Task goal = Find the lines in the records that carry the word "grey". Copy each one.

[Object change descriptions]
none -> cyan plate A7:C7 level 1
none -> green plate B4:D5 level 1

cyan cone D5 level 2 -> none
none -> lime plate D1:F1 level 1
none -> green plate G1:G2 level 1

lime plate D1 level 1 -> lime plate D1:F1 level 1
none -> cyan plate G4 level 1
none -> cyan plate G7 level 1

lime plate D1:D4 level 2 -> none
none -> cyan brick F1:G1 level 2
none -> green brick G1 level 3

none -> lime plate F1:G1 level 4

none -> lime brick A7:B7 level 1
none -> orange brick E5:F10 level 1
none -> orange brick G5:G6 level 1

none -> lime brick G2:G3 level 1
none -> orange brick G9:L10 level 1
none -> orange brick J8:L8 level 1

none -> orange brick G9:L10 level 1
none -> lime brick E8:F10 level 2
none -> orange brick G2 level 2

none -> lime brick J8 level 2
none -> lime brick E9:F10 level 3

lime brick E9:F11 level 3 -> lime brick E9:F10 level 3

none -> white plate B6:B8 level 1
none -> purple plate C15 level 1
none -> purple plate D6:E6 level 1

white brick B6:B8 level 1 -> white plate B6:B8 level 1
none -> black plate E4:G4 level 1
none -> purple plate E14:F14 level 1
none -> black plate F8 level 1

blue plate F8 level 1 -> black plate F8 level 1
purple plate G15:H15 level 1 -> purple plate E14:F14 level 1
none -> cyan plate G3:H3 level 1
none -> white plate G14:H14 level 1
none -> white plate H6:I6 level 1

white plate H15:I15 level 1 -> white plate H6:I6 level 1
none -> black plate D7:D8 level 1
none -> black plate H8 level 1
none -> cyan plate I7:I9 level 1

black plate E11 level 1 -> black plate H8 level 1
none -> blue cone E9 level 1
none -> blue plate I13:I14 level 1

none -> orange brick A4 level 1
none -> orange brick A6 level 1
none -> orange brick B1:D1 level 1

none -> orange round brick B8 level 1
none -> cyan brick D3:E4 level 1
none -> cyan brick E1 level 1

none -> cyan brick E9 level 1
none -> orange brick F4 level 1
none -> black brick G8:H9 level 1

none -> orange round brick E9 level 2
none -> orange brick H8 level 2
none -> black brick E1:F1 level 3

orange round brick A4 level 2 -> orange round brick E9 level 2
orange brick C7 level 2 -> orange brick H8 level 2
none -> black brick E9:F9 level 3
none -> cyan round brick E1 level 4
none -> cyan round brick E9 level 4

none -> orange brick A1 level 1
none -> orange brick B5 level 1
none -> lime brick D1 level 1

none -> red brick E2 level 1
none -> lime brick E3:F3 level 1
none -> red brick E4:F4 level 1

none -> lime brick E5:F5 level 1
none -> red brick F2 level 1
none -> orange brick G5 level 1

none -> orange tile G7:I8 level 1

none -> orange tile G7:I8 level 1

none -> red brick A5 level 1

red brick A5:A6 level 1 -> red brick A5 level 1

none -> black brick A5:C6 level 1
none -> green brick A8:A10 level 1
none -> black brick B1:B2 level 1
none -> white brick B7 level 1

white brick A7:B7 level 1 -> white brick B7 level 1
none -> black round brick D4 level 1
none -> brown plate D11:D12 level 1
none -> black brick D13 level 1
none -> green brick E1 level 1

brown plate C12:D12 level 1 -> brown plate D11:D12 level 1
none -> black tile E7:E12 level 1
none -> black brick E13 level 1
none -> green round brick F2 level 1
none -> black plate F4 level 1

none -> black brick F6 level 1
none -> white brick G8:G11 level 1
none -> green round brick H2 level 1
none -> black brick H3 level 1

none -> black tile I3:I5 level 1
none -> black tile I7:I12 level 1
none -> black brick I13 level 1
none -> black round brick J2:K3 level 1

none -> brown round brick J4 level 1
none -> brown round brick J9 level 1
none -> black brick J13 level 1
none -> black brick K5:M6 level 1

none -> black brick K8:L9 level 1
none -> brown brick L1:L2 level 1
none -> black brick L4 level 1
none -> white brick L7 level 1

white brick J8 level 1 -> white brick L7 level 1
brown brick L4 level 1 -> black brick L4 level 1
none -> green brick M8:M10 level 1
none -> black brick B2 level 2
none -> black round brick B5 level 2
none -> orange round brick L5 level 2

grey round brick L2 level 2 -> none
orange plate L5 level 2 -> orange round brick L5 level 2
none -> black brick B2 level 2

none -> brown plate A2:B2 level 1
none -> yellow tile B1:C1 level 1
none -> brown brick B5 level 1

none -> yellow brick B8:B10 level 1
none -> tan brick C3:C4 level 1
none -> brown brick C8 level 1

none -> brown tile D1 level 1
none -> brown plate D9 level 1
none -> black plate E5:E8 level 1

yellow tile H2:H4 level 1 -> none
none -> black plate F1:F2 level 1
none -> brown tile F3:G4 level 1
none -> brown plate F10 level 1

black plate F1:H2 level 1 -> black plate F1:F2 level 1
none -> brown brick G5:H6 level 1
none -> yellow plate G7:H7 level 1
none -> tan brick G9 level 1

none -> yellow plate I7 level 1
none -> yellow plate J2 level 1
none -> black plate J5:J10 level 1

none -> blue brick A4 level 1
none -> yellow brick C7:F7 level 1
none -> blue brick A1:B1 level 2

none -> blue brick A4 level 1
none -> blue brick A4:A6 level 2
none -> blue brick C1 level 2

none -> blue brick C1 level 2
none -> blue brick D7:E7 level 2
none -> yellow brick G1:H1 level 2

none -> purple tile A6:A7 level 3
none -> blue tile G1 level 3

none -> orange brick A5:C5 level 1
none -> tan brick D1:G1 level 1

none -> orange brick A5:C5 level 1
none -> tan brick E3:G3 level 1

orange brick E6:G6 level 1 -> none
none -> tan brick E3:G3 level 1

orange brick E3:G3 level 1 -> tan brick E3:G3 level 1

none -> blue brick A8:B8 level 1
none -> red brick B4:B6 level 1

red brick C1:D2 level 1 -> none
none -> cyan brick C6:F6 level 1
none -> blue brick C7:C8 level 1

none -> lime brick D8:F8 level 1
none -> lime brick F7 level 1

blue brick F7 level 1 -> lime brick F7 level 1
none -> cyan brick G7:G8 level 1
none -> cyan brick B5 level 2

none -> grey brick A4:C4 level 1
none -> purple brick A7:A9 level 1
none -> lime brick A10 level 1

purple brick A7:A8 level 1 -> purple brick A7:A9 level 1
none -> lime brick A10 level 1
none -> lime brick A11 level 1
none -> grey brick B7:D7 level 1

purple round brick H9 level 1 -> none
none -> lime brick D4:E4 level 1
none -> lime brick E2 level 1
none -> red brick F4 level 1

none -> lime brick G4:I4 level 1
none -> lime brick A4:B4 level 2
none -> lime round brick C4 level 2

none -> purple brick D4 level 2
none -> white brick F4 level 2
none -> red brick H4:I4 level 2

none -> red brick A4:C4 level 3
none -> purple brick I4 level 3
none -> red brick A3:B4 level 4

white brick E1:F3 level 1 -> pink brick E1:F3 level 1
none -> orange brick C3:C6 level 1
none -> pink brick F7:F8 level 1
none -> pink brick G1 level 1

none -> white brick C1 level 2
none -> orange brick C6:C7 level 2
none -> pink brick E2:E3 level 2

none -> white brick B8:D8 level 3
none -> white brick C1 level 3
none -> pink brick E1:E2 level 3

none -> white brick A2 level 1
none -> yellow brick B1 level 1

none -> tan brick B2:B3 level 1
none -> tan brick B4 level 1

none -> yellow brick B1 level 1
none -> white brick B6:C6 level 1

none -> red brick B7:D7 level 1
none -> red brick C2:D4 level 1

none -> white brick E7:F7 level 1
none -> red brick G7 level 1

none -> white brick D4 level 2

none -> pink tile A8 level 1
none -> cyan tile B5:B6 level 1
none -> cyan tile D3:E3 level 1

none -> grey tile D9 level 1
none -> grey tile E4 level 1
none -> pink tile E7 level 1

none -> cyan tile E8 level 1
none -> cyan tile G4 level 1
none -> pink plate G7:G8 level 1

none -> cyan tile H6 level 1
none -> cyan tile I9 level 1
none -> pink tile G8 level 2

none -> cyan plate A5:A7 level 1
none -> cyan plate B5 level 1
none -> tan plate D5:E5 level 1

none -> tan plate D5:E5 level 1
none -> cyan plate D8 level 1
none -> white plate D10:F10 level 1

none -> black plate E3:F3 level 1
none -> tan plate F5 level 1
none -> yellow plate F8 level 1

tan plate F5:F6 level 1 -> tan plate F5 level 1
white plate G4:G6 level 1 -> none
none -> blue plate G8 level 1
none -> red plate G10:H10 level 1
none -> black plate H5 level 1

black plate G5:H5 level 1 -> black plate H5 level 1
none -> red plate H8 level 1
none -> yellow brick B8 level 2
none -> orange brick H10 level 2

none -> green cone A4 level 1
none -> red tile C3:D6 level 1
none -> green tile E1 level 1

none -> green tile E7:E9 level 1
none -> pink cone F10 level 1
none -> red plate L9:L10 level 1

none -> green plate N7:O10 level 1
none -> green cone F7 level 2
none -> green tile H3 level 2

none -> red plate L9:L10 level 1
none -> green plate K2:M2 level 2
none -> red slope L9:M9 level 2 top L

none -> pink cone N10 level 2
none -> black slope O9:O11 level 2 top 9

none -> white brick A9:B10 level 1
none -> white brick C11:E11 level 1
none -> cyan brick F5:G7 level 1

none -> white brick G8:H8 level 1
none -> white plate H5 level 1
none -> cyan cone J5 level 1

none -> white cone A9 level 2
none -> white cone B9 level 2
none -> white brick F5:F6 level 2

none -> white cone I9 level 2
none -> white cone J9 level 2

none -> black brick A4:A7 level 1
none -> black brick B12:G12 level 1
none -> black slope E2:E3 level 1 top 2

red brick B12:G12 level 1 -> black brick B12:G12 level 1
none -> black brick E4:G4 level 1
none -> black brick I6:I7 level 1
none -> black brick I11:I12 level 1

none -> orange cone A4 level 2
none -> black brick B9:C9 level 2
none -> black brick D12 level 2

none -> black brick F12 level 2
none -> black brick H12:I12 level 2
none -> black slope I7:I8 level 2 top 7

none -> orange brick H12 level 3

Solved problem =
grey round brick L2 level 2 -> none
none -> grey brick A4:C4 level 1
none -> grey brick B7:D7 level 1
none -> grey tile D9 level 1
none -> grey tile E4 level 1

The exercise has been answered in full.